> ENTRIES PROVIDED:
══════
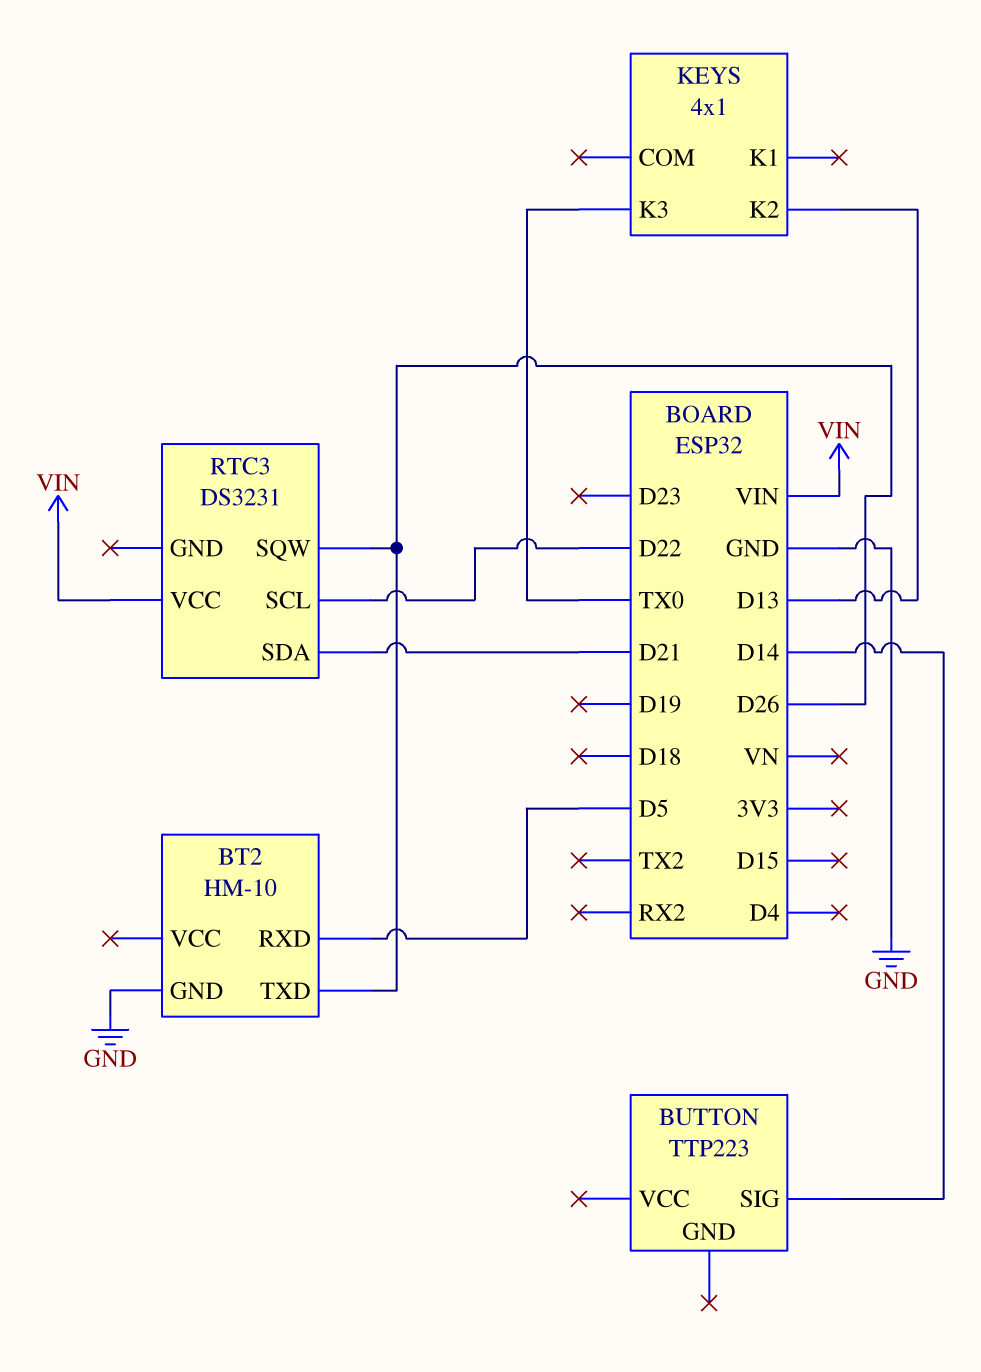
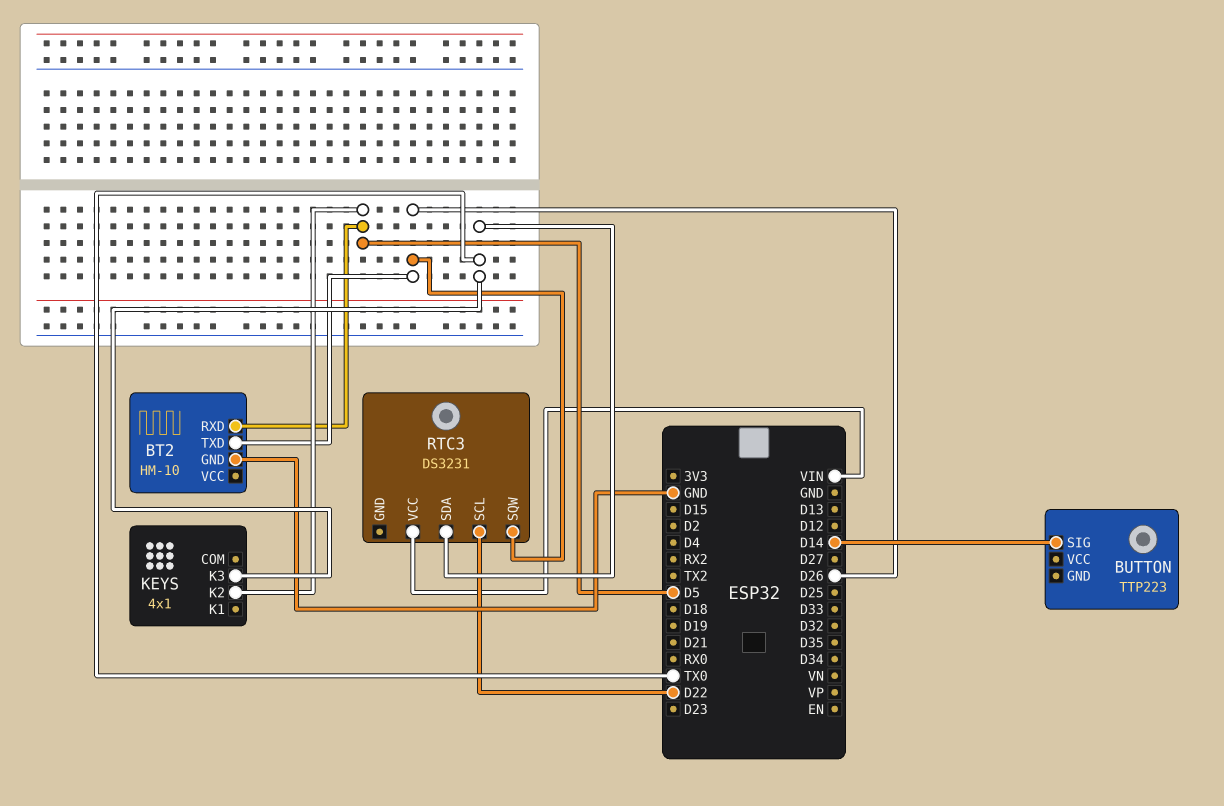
KEYS pin K2: D13 -> D5
RTC3 pin SDA: D21 -> TX0

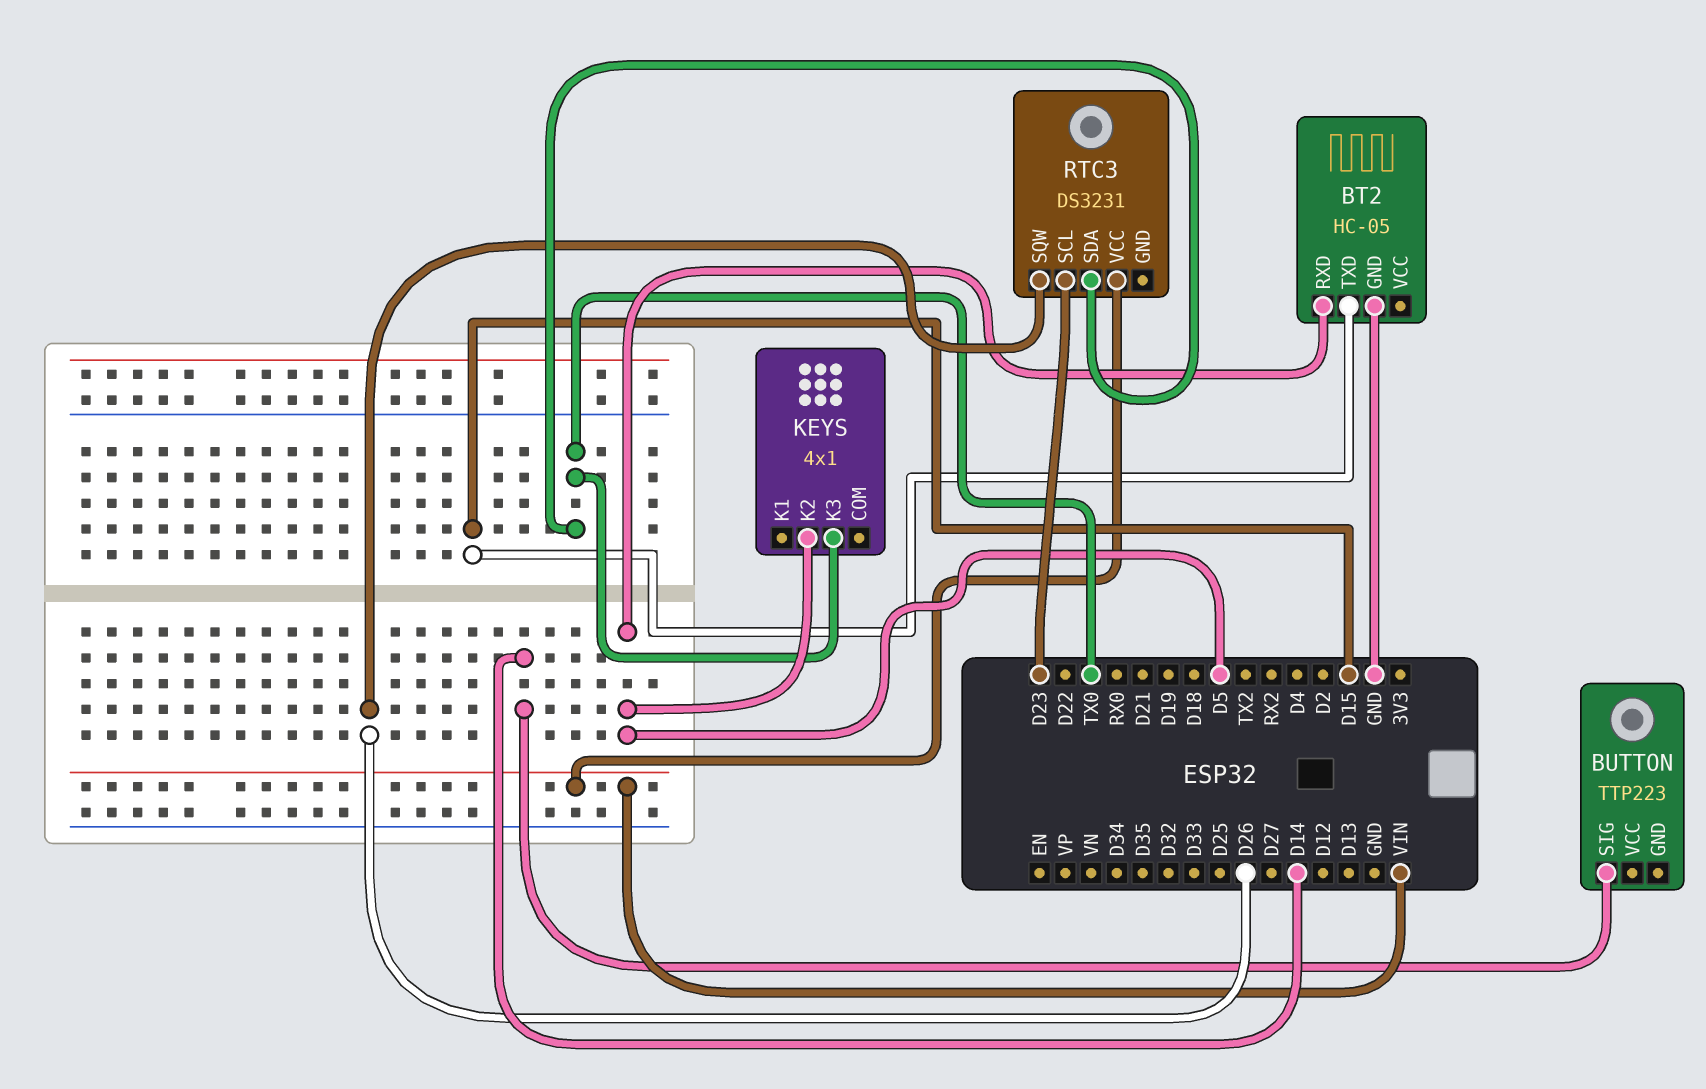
BT2: HM-10 -> HC-05
BT2 pin TXD: D26 -> D15
RTC3 pin SCL: D22 -> D23

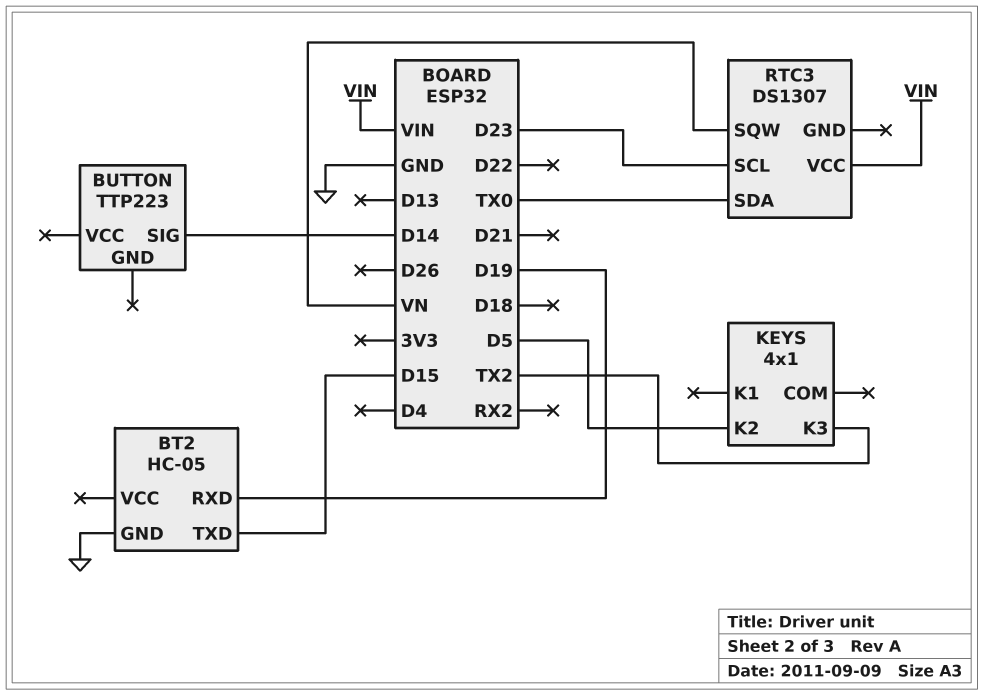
BT2 pin RXD: D5 -> D19
KEYS pin K3: TX0 -> TX2
RTC3: DS3231 -> DS1307
RTC3 pin SQW: D26 -> VN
══════
> PROBLEM REQUIREMENTS: Once the pictures are set aside, write out each record exactly.

> RESPONSE:
KEYS pin K2: D13 -> D5
RTC3 pin SDA: D21 -> TX0

BT2: HM-10 -> HC-05
BT2 pin TXD: D26 -> D15
RTC3 pin SCL: D22 -> D23

BT2 pin RXD: D5 -> D19
KEYS pin K3: TX0 -> TX2
RTC3: DS3231 -> DS1307
RTC3 pin SQW: D26 -> VN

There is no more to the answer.